### YOUR GOAL
Exactly reproduce the lines from the line that has "RTC pin GND: none -> GND" down to the last line of the entries, inclusive.

### DATASET ENTRIES
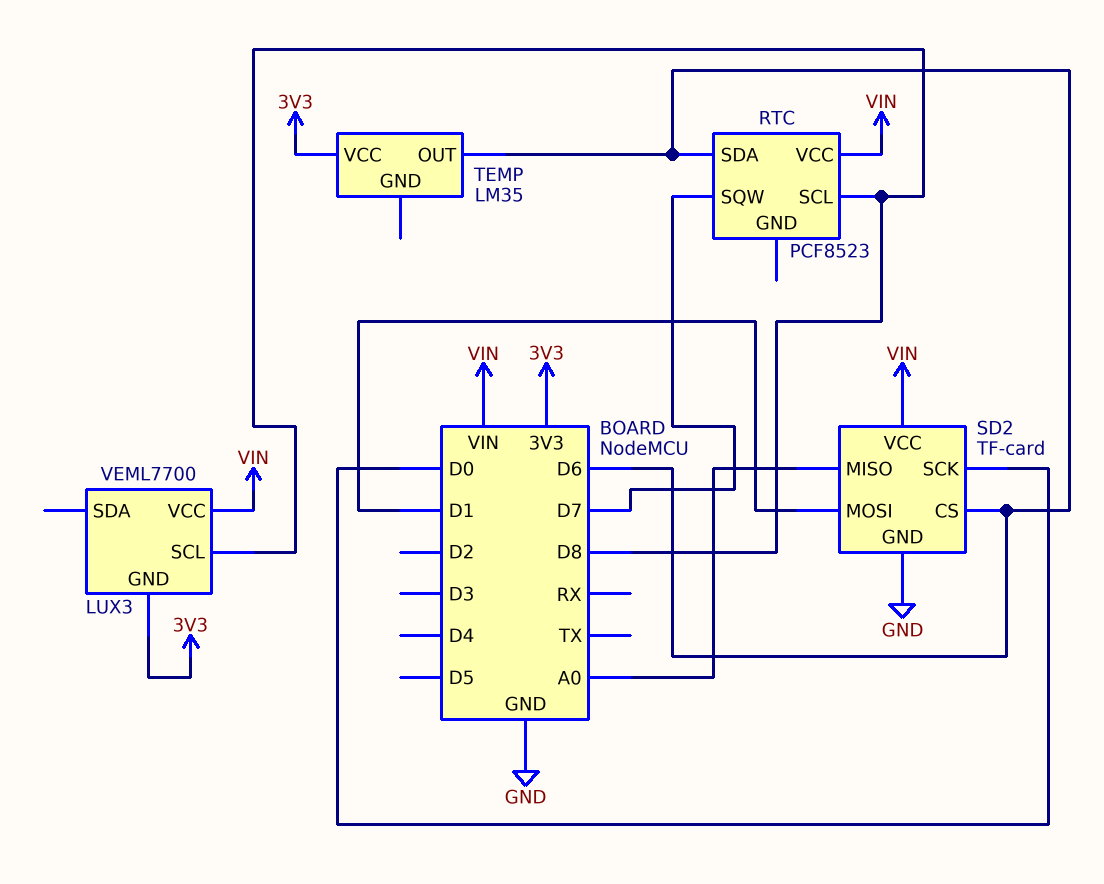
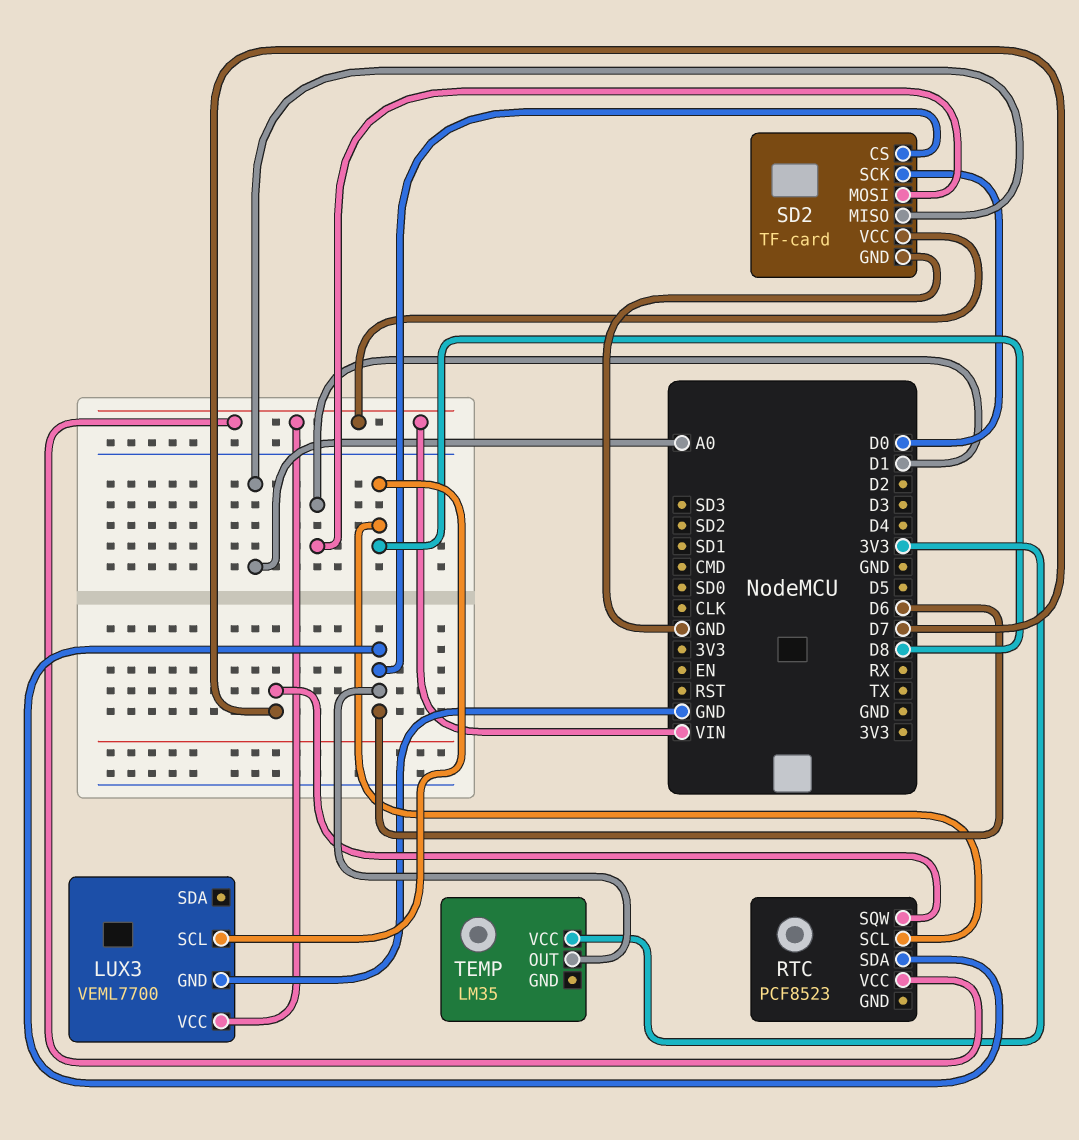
LUX3 pin GND: 3V3 -> GND

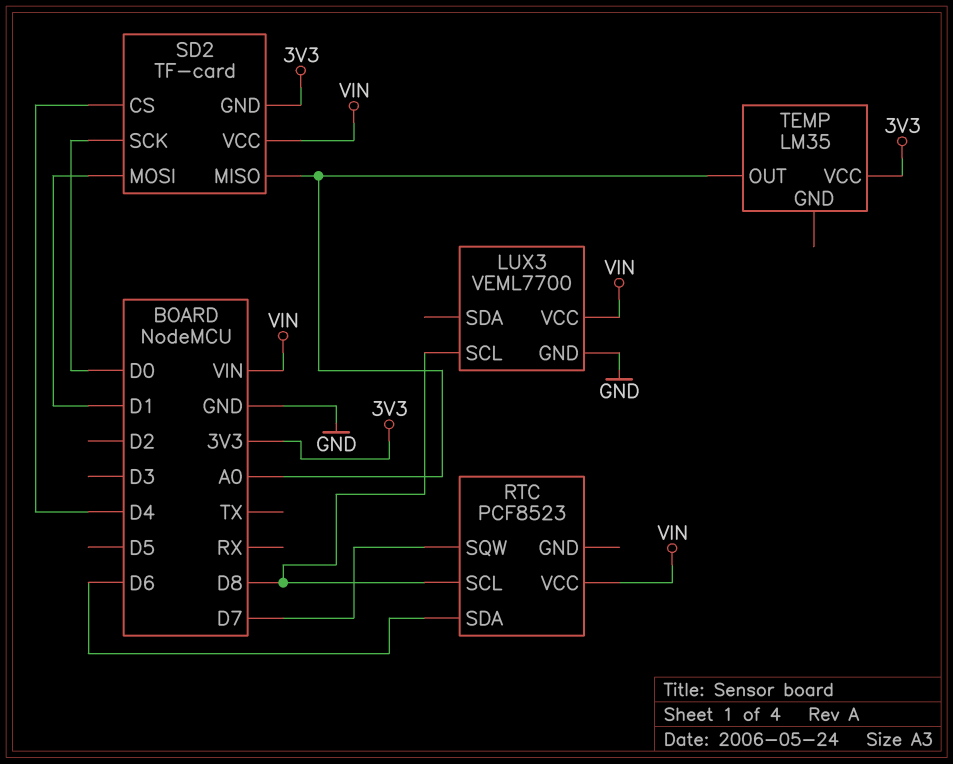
SD2 pin CS: D6 -> D4
SD2 pin GND: GND -> 3V3
TEMP pin OUT: D6 -> A0

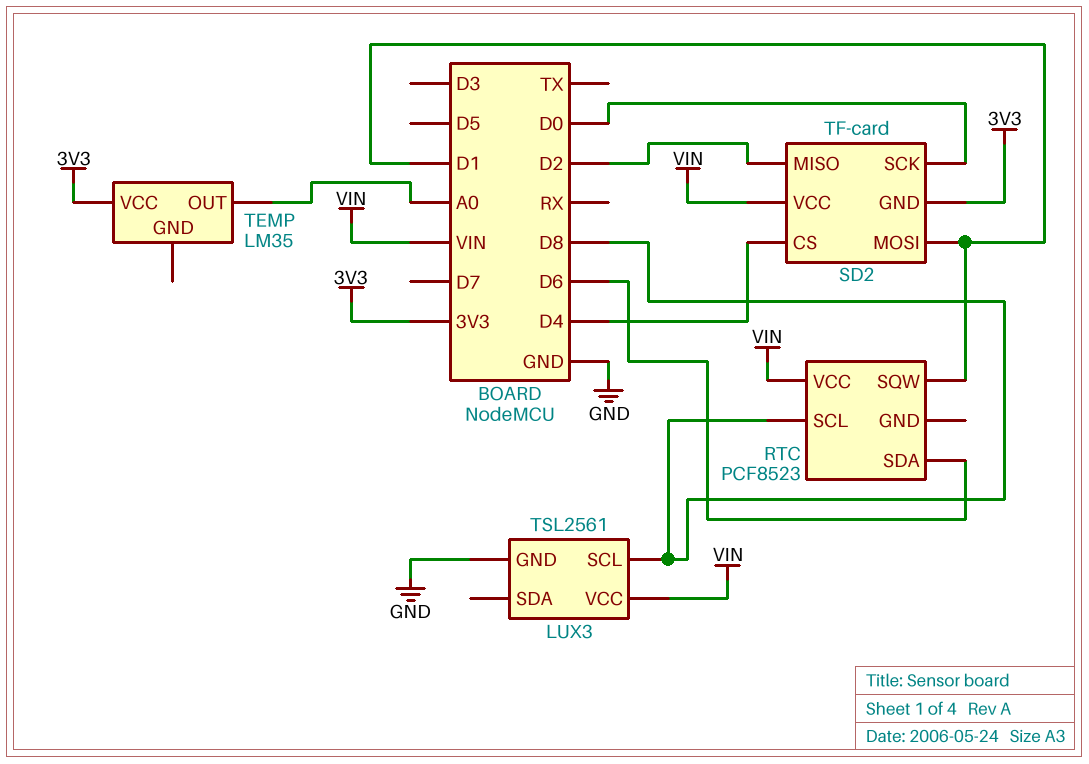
LUX3: VEML7700 -> TSL2561
RTC pin SQW: D7 -> D1
SD2 pin MISO: A0 -> D2

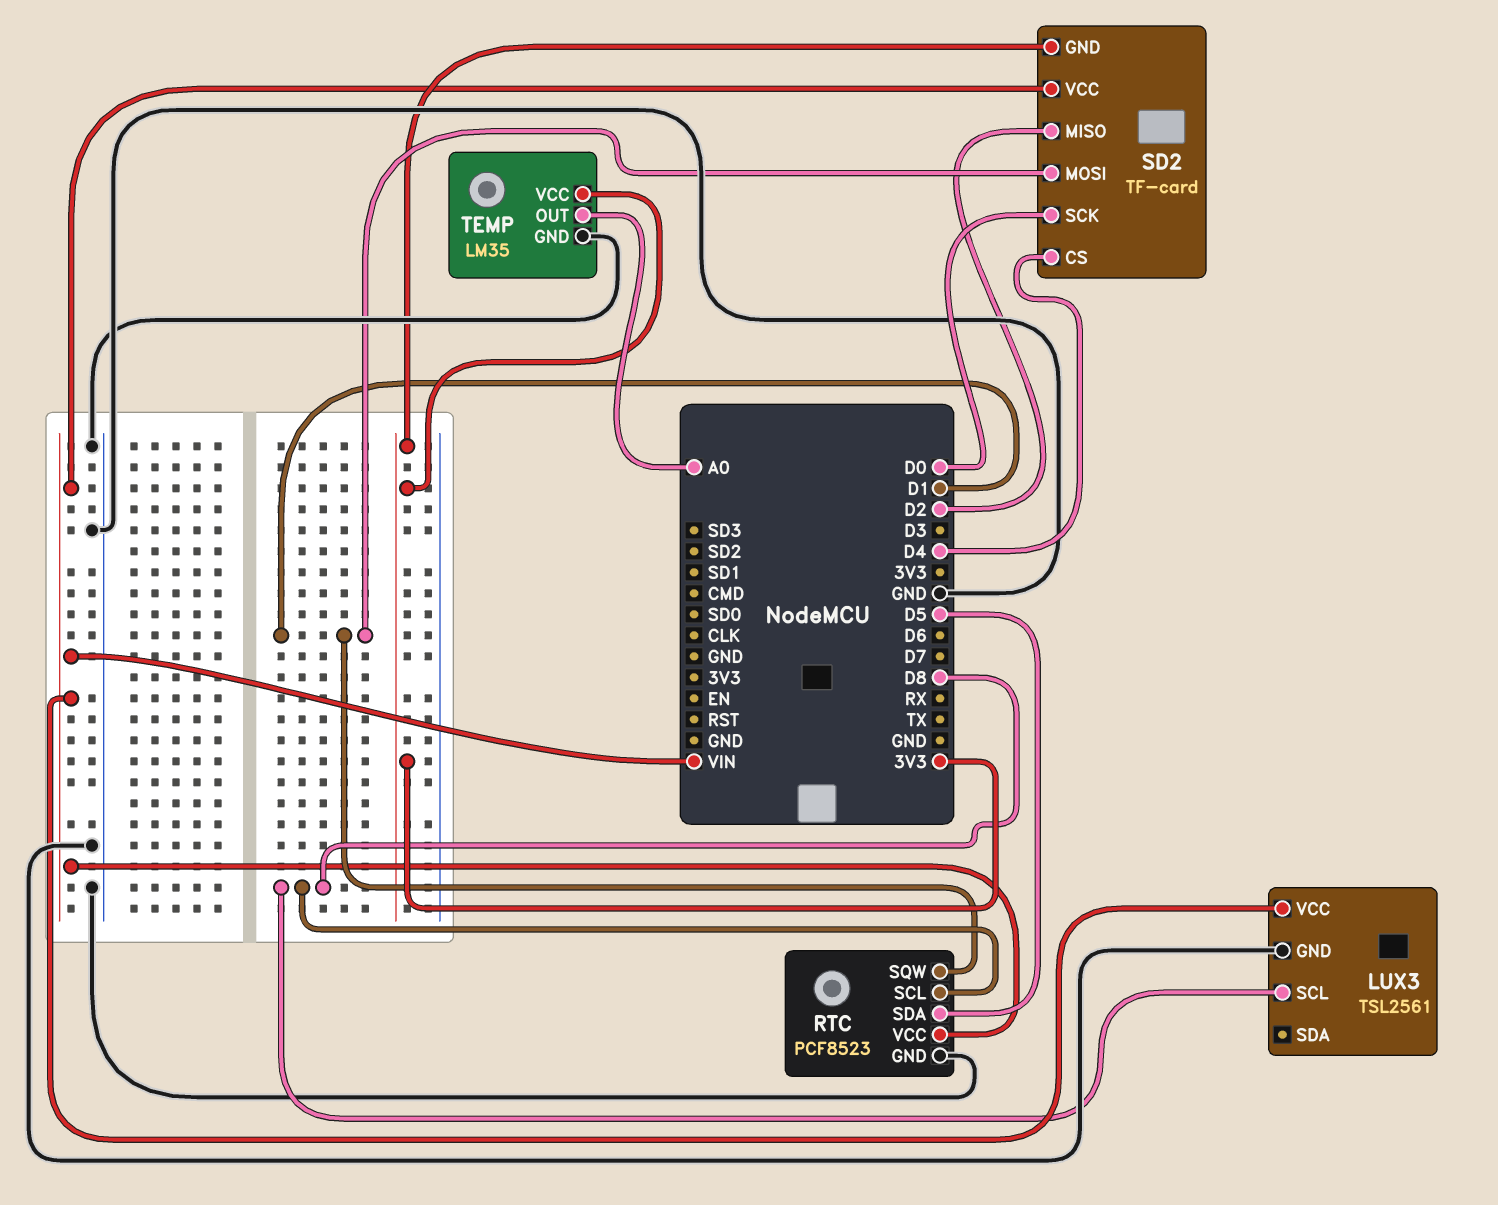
RTC pin GND: none -> GND
RTC pin SDA: D6 -> D5
TEMP pin GND: none -> GND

### RESULT
RTC pin GND: none -> GND
RTC pin SDA: D6 -> D5
TEMP pin GND: none -> GND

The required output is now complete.